• _TASK TO COMPLETE_
Tell how many lines in the data hold "brush", giving that figure alone.

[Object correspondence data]
▼▼▼
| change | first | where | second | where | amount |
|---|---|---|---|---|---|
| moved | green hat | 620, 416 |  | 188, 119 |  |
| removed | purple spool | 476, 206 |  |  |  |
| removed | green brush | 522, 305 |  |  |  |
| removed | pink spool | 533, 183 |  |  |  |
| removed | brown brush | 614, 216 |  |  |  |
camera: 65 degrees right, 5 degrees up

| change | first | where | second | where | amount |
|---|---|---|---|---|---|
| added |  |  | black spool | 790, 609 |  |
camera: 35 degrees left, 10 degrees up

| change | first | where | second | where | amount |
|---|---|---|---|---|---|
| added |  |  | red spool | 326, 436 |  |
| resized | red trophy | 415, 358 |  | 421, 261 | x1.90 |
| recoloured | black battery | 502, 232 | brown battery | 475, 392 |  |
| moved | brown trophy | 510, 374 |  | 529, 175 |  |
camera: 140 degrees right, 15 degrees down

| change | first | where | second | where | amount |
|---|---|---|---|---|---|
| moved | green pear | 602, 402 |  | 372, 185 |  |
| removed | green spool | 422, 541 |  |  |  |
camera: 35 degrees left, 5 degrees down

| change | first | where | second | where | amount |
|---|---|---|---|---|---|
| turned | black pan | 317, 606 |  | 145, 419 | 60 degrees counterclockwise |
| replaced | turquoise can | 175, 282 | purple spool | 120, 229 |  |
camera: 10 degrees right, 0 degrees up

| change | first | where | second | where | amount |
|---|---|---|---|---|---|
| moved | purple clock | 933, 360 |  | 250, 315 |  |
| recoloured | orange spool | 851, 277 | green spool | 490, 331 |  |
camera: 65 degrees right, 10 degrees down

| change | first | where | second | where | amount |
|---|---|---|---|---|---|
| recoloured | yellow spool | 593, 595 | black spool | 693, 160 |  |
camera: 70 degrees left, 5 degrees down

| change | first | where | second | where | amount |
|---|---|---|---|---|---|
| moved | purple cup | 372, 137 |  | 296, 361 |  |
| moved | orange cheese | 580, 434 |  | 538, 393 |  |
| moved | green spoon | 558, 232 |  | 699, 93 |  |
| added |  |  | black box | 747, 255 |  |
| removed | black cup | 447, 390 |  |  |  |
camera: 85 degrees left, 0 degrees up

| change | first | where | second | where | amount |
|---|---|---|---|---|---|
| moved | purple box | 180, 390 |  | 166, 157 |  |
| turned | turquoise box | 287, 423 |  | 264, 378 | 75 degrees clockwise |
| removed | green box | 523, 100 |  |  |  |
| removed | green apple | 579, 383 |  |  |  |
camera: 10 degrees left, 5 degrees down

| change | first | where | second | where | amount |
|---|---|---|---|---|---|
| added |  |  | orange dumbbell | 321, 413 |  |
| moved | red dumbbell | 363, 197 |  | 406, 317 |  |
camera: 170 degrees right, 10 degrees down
▲▲▲
• _RESULT BELOW_
2